◆ **Directions**: The entries need to be copied exactly as they stand, images left out.

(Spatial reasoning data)
————
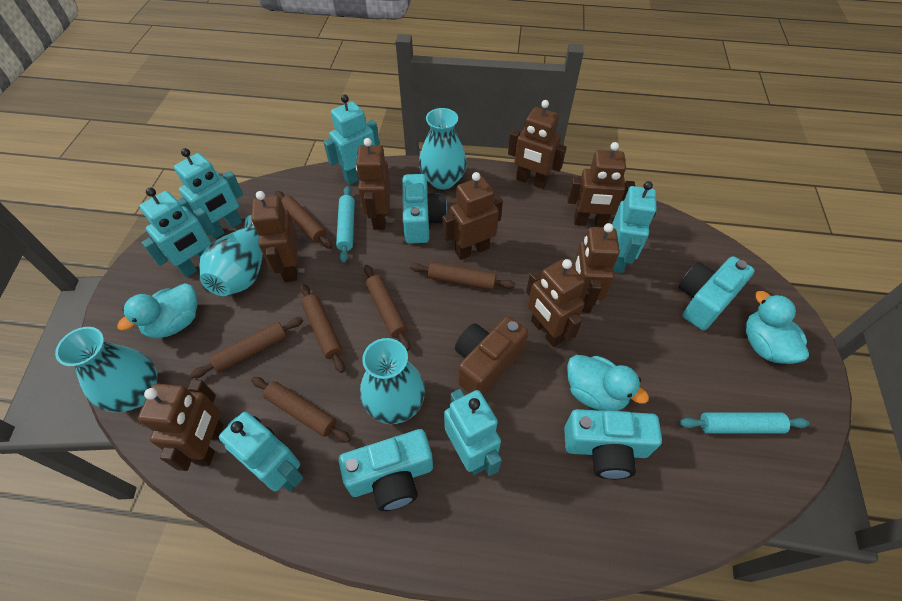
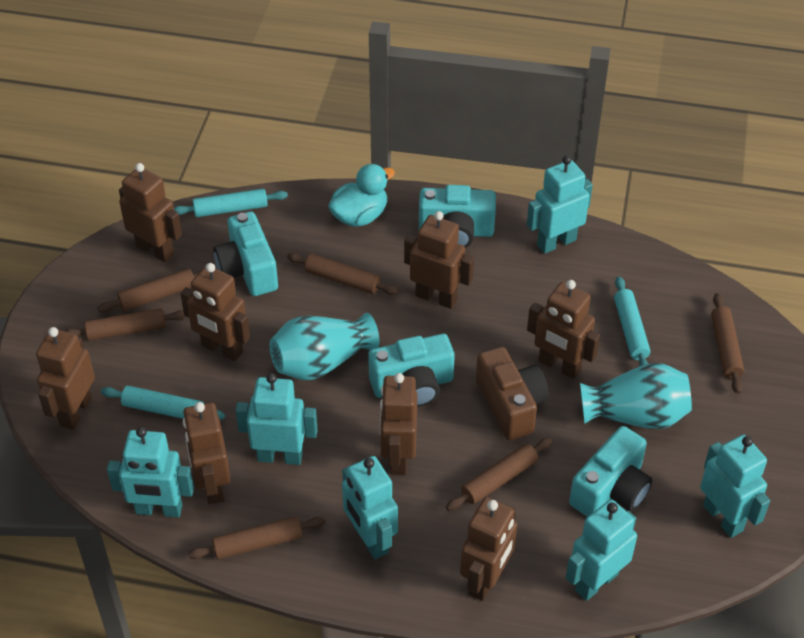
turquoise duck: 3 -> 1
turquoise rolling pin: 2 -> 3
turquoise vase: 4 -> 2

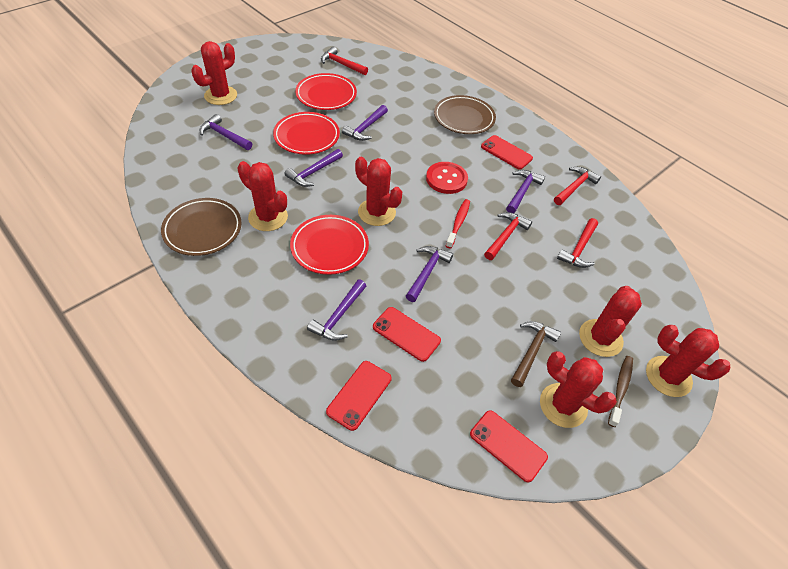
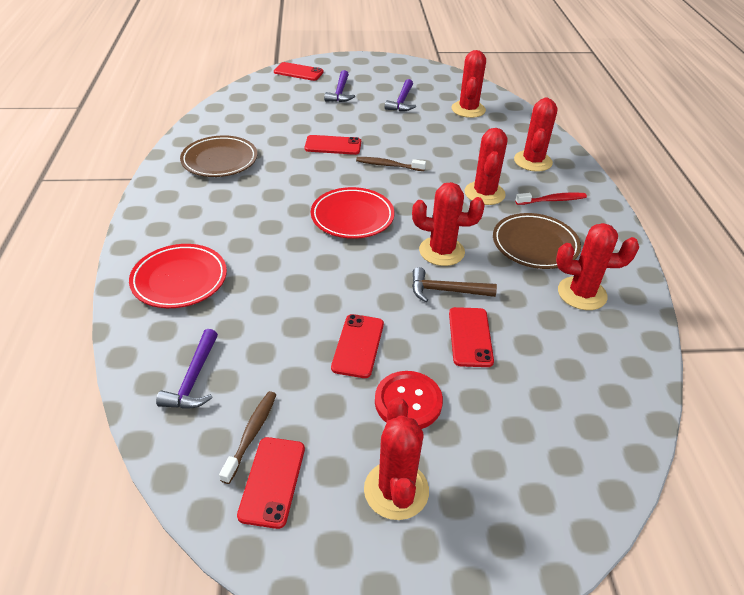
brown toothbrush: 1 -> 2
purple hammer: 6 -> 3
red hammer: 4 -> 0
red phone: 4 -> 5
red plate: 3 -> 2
————
◆ **Response area**:
turquoise duck: 3 -> 1
turquoise rolling pin: 2 -> 3
turquoise vase: 4 -> 2

brown toothbrush: 1 -> 2
purple hammer: 6 -> 3
red hammer: 4 -> 0
red phone: 4 -> 5
red plate: 3 -> 2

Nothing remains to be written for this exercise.